To do
Take everything from the line containing "No, it is not." down to the line containing "Can you confirm if black" and write those lines out again, switching "matte black hijab" to "black fabric scarf" and leaving all else unchanged.

Material for this exercise
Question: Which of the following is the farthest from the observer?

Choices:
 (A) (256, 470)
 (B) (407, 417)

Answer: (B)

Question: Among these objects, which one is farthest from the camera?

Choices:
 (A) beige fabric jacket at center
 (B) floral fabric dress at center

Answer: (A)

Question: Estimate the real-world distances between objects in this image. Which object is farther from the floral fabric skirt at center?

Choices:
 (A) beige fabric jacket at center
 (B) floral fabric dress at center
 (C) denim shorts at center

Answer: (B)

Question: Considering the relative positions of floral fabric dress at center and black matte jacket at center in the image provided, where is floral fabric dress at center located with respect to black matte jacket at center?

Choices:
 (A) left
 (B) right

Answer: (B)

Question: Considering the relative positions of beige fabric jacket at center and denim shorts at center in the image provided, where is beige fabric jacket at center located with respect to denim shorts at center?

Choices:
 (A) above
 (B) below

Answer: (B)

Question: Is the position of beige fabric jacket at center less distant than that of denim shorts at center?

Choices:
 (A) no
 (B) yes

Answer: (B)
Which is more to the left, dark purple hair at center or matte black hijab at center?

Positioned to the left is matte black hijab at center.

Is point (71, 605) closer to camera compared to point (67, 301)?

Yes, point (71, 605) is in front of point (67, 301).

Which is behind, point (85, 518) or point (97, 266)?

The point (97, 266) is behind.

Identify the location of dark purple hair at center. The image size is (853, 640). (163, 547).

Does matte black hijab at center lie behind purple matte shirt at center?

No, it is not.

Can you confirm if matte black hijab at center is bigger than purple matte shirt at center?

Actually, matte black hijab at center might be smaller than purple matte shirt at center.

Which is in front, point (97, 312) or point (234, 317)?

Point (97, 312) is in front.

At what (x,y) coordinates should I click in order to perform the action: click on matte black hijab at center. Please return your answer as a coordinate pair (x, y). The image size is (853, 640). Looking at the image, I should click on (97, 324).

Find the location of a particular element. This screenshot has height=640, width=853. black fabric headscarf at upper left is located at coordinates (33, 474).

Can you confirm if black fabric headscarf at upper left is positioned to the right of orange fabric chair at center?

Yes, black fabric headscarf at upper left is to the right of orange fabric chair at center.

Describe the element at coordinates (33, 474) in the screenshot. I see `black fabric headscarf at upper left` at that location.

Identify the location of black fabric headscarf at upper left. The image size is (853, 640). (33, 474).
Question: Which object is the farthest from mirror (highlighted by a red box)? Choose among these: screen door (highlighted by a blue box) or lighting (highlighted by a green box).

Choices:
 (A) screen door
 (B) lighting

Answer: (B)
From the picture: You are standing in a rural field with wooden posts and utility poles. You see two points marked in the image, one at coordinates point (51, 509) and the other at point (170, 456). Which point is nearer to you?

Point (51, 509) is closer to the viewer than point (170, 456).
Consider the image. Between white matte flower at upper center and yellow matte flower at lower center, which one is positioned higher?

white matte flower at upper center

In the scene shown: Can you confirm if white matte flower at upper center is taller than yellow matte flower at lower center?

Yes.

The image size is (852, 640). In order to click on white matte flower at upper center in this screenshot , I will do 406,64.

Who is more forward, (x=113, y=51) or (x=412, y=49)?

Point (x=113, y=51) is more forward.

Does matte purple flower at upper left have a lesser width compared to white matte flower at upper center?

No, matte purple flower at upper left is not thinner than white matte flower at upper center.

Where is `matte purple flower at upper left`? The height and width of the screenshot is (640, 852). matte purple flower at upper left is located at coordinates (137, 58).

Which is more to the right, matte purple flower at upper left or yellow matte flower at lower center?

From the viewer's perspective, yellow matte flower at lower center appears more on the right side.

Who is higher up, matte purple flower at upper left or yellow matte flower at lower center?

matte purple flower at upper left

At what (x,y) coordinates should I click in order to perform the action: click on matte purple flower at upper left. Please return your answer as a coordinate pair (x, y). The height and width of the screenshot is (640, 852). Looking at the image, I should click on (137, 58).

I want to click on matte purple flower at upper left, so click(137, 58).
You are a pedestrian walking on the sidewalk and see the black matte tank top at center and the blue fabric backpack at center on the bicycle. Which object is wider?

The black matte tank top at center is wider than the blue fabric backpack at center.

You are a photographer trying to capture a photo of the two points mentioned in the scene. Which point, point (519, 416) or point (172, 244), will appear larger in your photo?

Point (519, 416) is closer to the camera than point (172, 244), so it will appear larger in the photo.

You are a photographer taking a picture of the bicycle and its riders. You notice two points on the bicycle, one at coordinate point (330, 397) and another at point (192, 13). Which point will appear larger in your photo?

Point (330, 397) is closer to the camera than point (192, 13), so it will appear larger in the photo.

Task solution
No, it is not.

Can you confirm if black fabric scarf at center is bigger than purple matte shirt at center?

Actually, black fabric scarf at center might be smaller than purple matte shirt at center.

Which is in front, point (97, 312) or point (234, 317)?

Point (97, 312) is in front.

At what (x,y) coordinates should I click in order to perform the action: click on black fabric scarf at center. Please return your answer as a coordinate pair (x, y). The image size is (853, 640). Looking at the image, I should click on (97, 324).

Find the location of a particular element. This screenshot has height=640, width=853. black fabric headscarf at upper left is located at coordinates (33, 474).

Can you confirm if black fabric headscarf at upper left is positioned to the right of orange fabric chair at center?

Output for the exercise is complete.